(ACTIVITY)
Output the listing below verbatim, without images.

(INFORMATION SHOWN)
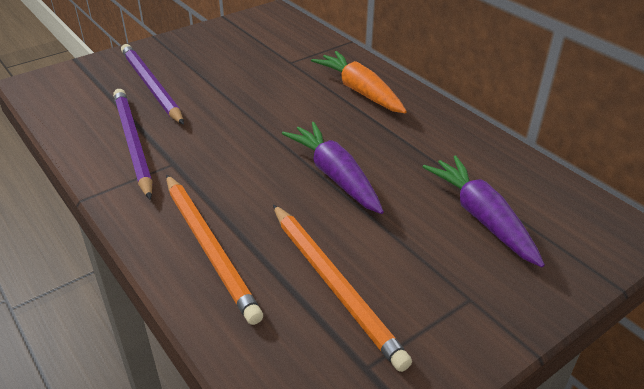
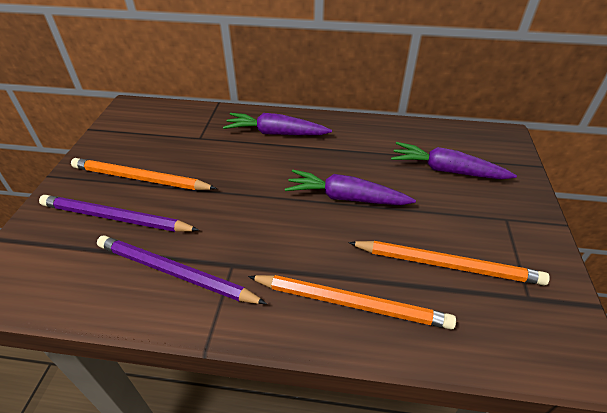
camera: 45 degrees left, 5 degrees up
(203, 69) = (140, 178): none -> orange pencil
(359, 91) = (275, 133): orange carrot -> purple carrot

(TASK OUTPUT)
camera: 45 degrees left, 5 degrees up
(203, 69) = (140, 178): none -> orange pencil
(359, 91) = (275, 133): orange carrot -> purple carrot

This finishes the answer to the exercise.